»»
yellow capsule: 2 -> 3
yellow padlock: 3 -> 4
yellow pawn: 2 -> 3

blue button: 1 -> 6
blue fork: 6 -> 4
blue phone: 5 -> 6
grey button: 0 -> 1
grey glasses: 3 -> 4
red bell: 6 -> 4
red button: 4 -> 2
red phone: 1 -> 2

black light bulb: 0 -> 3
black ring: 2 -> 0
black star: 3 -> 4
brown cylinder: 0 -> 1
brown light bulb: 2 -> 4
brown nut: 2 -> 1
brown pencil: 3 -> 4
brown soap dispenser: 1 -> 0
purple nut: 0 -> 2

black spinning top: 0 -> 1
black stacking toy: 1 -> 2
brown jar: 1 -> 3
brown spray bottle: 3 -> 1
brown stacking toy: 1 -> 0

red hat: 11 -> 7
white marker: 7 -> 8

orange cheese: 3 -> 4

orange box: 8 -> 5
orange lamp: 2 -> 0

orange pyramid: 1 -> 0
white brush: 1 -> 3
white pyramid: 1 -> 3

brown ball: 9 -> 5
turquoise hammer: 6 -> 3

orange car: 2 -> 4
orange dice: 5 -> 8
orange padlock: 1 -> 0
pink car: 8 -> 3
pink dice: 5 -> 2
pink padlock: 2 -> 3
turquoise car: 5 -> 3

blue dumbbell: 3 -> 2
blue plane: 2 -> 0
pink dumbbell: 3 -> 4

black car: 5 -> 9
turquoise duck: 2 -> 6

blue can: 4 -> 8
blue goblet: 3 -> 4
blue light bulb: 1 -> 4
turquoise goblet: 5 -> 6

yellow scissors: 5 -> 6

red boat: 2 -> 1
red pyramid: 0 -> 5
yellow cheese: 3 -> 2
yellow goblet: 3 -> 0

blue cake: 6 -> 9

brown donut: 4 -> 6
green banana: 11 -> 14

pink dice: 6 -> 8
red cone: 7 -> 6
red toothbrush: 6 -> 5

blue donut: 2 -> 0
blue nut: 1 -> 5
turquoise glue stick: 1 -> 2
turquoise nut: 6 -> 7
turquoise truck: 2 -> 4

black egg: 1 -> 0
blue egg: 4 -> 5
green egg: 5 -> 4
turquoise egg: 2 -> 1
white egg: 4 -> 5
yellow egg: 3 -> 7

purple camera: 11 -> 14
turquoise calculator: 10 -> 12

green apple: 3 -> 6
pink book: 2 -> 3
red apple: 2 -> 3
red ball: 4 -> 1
««
• What this task involves: Using the data above, output each line exactly.

• Final answer:
yellow capsule: 2 -> 3
yellow padlock: 3 -> 4
yellow pawn: 2 -> 3

blue button: 1 -> 6
blue fork: 6 -> 4
blue phone: 5 -> 6
grey button: 0 -> 1
grey glasses: 3 -> 4
red bell: 6 -> 4
red button: 4 -> 2
red phone: 1 -> 2

black light bulb: 0 -> 3
black ring: 2 -> 0
black star: 3 -> 4
brown cylinder: 0 -> 1
brown light bulb: 2 -> 4
brown nut: 2 -> 1
brown pencil: 3 -> 4
brown soap dispenser: 1 -> 0
purple nut: 0 -> 2

black spinning top: 0 -> 1
black stacking toy: 1 -> 2
brown jar: 1 -> 3
brown spray bottle: 3 -> 1
brown stacking toy: 1 -> 0

red hat: 11 -> 7
white marker: 7 -> 8

orange cheese: 3 -> 4

orange box: 8 -> 5
orange lamp: 2 -> 0

orange pyramid: 1 -> 0
white brush: 1 -> 3
white pyramid: 1 -> 3

brown ball: 9 -> 5
turquoise hammer: 6 -> 3

orange car: 2 -> 4
orange dice: 5 -> 8
orange padlock: 1 -> 0
pink car: 8 -> 3
pink dice: 5 -> 2
pink padlock: 2 -> 3
turquoise car: 5 -> 3

blue dumbbell: 3 -> 2
blue plane: 2 -> 0
pink dumbbell: 3 -> 4

black car: 5 -> 9
turquoise duck: 2 -> 6

blue can: 4 -> 8
blue goblet: 3 -> 4
blue light bulb: 1 -> 4
turquoise goblet: 5 -> 6

yellow scissors: 5 -> 6

red boat: 2 -> 1
red pyramid: 0 -> 5
yellow cheese: 3 -> 2
yellow goblet: 3 -> 0

blue cake: 6 -> 9

brown donut: 4 -> 6
green banana: 11 -> 14

pink dice: 6 -> 8
red cone: 7 -> 6
red toothbrush: 6 -> 5

blue donut: 2 -> 0
blue nut: 1 -> 5
turquoise glue stick: 1 -> 2
turquoise nut: 6 -> 7
turquoise truck: 2 -> 4

black egg: 1 -> 0
blue egg: 4 -> 5
green egg: 5 -> 4
turquoise egg: 2 -> 1
white egg: 4 -> 5
yellow egg: 3 -> 7

purple camera: 11 -> 14
turquoise calculator: 10 -> 12

green apple: 3 -> 6
pink book: 2 -> 3
red apple: 2 -> 3
red ball: 4 -> 1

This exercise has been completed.